== Exercise ==
Find every line in the data that contains the word "teal". Return each of those lines.

------------------------------------------------------------

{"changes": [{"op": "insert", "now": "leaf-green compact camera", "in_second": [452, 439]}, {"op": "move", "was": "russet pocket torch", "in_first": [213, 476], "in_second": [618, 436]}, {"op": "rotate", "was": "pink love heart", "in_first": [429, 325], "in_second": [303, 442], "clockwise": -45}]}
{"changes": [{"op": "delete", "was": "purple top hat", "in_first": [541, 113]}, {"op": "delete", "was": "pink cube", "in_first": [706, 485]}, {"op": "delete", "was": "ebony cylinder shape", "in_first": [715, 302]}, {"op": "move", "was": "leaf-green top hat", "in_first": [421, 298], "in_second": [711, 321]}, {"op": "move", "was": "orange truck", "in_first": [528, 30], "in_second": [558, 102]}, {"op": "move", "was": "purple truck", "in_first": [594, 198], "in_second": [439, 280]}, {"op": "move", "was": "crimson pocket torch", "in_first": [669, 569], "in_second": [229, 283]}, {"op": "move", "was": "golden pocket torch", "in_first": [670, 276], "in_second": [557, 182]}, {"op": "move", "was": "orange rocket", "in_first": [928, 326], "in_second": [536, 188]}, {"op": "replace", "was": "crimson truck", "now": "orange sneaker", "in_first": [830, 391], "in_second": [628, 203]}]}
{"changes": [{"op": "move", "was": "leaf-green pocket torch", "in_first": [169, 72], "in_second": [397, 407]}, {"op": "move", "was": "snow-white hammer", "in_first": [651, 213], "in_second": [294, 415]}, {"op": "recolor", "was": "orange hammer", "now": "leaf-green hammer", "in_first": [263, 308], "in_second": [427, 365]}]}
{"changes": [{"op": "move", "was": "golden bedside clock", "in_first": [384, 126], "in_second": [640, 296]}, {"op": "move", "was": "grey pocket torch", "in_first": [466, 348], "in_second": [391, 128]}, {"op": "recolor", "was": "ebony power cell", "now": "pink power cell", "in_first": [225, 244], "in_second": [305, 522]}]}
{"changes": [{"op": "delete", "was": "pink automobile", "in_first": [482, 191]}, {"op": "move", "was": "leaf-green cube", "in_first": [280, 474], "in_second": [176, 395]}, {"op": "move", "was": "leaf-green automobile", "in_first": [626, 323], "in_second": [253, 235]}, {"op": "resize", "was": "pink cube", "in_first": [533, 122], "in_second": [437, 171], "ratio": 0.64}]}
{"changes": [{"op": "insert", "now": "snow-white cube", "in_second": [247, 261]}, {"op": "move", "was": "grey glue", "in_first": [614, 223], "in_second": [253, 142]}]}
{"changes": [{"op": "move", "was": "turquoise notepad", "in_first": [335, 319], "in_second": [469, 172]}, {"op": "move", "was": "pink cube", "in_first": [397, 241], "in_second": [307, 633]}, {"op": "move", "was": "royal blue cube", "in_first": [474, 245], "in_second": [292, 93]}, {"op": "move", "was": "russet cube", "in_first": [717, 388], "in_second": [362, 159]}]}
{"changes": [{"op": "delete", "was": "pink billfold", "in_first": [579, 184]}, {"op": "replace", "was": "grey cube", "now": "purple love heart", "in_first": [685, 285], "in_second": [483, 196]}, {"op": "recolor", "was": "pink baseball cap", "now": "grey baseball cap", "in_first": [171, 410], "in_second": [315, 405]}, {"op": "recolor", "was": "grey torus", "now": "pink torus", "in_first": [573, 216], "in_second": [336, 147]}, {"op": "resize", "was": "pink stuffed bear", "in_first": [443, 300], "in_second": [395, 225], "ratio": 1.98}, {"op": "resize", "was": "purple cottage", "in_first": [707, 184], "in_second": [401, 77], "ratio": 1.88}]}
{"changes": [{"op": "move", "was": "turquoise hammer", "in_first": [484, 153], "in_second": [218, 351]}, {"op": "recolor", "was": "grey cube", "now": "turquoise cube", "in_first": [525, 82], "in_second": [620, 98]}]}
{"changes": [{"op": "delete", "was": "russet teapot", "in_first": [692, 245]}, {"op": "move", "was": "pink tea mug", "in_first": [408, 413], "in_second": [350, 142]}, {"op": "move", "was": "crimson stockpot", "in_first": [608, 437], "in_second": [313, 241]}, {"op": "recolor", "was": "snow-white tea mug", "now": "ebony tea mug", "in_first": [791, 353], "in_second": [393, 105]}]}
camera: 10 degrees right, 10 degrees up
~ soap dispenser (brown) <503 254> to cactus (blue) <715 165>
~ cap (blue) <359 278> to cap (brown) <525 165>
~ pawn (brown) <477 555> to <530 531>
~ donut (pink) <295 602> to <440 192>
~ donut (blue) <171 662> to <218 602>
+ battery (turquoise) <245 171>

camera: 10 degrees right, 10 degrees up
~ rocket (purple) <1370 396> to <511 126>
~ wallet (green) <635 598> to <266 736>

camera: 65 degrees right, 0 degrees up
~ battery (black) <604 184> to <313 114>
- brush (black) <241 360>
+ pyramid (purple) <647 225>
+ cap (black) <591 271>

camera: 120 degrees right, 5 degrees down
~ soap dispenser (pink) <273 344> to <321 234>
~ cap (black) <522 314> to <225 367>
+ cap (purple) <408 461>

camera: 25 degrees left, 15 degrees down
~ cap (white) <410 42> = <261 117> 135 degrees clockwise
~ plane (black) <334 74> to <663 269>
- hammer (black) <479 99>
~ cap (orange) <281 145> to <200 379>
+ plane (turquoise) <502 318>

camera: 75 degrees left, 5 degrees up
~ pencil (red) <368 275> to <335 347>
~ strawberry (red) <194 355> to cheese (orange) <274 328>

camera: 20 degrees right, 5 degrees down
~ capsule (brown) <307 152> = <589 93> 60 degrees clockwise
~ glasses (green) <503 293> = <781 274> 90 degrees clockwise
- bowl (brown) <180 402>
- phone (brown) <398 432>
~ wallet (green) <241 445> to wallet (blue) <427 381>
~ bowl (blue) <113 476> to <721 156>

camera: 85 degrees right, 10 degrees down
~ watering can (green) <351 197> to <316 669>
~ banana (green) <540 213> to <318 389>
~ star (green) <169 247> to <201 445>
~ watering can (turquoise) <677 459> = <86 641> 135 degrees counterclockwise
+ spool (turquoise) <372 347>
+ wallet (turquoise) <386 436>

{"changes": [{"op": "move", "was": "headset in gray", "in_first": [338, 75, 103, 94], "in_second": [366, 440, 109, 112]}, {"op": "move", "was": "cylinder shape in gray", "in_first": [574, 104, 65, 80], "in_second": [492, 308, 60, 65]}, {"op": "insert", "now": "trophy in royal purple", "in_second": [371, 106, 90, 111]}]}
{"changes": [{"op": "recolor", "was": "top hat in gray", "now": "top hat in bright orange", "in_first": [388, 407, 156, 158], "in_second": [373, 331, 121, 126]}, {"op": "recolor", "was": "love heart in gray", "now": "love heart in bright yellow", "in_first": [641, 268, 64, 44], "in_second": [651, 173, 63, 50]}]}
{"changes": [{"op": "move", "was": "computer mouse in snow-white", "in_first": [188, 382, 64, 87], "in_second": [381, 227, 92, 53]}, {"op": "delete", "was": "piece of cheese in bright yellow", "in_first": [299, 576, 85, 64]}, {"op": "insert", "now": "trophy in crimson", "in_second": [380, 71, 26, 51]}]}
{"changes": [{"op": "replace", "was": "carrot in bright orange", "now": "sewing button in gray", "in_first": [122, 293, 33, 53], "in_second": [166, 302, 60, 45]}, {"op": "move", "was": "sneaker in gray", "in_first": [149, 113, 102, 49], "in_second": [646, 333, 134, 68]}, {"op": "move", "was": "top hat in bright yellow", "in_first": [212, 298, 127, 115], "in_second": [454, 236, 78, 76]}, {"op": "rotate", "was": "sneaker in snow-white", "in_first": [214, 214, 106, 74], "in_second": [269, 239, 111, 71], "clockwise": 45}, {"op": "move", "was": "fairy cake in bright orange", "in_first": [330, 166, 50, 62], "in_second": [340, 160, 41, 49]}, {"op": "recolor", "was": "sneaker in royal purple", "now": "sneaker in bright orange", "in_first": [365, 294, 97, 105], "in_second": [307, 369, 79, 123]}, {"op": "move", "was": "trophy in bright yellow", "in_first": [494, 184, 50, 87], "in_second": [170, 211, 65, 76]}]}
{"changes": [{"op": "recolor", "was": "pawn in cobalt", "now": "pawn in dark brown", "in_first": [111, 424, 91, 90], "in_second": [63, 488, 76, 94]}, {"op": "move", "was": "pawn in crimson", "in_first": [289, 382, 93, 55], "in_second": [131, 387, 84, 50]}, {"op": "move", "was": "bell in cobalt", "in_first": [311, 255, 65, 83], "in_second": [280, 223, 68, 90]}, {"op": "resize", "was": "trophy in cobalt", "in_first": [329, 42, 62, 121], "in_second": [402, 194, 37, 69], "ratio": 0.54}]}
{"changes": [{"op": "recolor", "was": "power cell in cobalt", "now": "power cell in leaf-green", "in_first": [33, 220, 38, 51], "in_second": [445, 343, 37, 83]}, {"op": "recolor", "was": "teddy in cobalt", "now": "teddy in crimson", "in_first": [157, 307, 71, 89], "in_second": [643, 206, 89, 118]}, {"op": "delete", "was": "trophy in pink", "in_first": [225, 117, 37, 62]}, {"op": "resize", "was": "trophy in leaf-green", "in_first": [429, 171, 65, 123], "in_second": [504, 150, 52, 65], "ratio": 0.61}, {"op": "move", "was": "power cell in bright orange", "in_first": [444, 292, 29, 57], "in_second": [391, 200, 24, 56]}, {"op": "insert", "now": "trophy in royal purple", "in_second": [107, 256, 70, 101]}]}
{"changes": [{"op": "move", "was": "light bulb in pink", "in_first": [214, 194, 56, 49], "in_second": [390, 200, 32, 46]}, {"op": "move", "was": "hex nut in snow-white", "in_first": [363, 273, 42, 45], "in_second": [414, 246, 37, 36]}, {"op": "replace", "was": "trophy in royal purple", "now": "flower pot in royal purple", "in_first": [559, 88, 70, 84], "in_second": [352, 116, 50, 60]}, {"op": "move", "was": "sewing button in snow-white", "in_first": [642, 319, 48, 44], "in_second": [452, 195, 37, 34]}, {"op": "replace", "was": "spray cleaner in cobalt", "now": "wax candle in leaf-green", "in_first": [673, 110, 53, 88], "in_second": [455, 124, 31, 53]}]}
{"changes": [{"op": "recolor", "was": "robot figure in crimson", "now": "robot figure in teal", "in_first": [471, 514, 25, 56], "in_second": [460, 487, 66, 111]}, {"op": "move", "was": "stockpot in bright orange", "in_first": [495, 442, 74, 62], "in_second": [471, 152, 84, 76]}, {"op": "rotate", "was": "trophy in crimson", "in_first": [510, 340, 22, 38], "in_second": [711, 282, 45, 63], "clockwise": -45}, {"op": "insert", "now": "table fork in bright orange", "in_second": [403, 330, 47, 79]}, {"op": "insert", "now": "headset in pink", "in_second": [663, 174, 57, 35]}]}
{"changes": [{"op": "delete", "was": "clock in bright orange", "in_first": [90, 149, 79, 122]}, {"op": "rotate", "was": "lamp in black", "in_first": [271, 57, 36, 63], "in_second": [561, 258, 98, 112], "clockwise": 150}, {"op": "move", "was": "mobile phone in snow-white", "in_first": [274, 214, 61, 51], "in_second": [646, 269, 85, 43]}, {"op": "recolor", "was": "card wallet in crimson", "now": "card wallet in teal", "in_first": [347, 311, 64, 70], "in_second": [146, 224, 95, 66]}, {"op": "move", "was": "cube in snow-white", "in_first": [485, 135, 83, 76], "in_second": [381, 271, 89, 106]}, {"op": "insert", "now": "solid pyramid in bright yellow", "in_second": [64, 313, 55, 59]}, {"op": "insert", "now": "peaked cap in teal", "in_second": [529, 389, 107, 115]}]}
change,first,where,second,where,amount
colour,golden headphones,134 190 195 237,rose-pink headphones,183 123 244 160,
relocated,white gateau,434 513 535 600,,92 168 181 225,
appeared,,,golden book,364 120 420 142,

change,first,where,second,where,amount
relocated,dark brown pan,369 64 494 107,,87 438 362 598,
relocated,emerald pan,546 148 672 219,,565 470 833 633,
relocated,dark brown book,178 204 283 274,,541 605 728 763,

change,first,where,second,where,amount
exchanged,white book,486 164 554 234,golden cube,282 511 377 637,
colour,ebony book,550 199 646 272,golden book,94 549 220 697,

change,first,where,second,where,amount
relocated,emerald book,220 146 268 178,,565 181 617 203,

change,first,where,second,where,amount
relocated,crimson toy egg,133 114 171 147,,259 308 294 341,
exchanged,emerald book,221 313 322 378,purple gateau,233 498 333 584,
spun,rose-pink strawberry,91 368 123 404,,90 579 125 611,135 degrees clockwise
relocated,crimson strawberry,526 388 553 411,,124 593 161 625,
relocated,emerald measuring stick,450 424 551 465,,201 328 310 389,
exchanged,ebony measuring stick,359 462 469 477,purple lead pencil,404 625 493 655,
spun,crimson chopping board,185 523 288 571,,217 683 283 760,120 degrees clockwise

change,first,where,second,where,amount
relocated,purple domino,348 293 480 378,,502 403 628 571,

------------------------------------------------------------

== Answer to this task ==
{"changes": [{"op": "recolor", "was": "robot figure in crimson", "now": "robot figure in teal", "in_first": [471, 514, 25, 56], "in_second": [460, 487, 66, 111]}, {"op": "move", "was": "stockpot in bright orange", "in_first": [495, 442, 74, 62], "in_second": [471, 152, 84, 76]}, {"op": "rotate", "was": "trophy in crimson", "in_first": [510, 340, 22, 38], "in_second": [711, 282, 45, 63], "clockwise": -45}, {"op": "insert", "now": "table fork in bright orange", "in_second": [403, 330, 47, 79]}, {"op": "insert", "now": "headset in pink", "in_second": [663, 174, 57, 35]}]}
{"changes": [{"op": "delete", "was": "clock in bright orange", "in_first": [90, 149, 79, 122]}, {"op": "rotate", "was": "lamp in black", "in_first": [271, 57, 36, 63], "in_second": [561, 258, 98, 112], "clockwise": 150}, {"op": "move", "was": "mobile phone in snow-white", "in_first": [274, 214, 61, 51], "in_second": [646, 269, 85, 43]}, {"op": "recolor", "was": "card wallet in crimson", "now": "card wallet in teal", "in_first": [347, 311, 64, 70], "in_second": [146, 224, 95, 66]}, {"op": "move", "was": "cube in snow-white", "in_first": [485, 135, 83, 76], "in_second": [381, 271, 89, 106]}, {"op": "insert", "now": "solid pyramid in bright yellow", "in_second": [64, 313, 55, 59]}, {"op": "insert", "now": "peaked cap in teal", "in_second": [529, 389, 107, 115]}]}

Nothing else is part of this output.